Problem description >> Please give back the listing exactly, without any of its pictures.

Given data >>

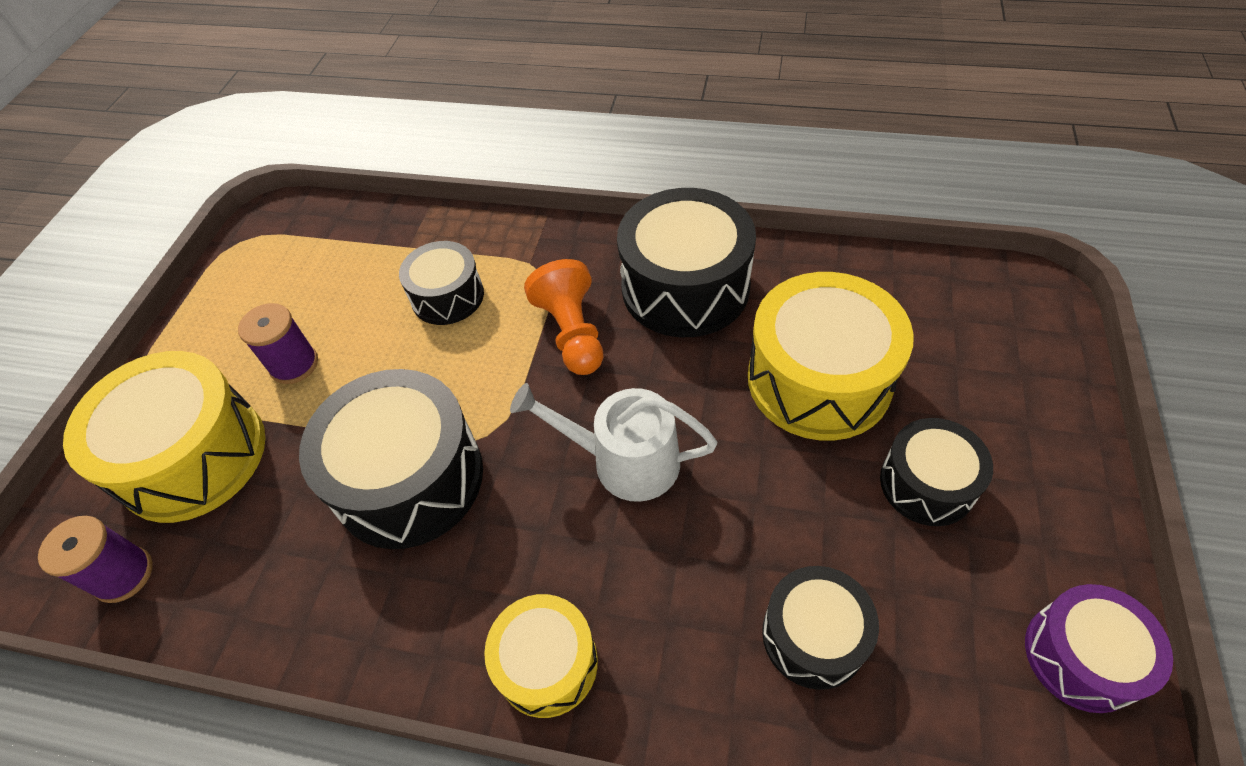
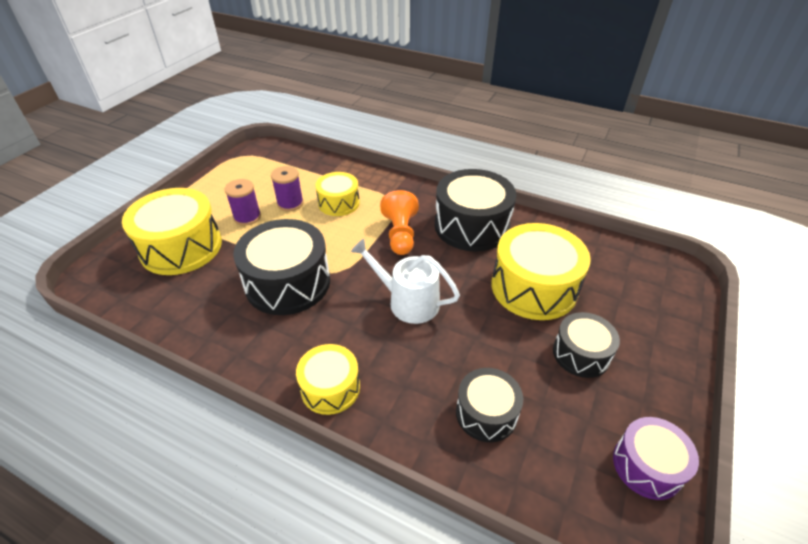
camera: 10 degrees right, 10 degrees down
(123, 575) = (127, 292): purple spool -> purple spool (290, 203)
(447, 296) = (339, 203): black drum -> yellow drum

Solution to the problem >>
camera: 10 degrees right, 10 degrees down
(123, 575) = (127, 292): purple spool -> purple spool (290, 203)
(447, 296) = (339, 203): black drum -> yellow drum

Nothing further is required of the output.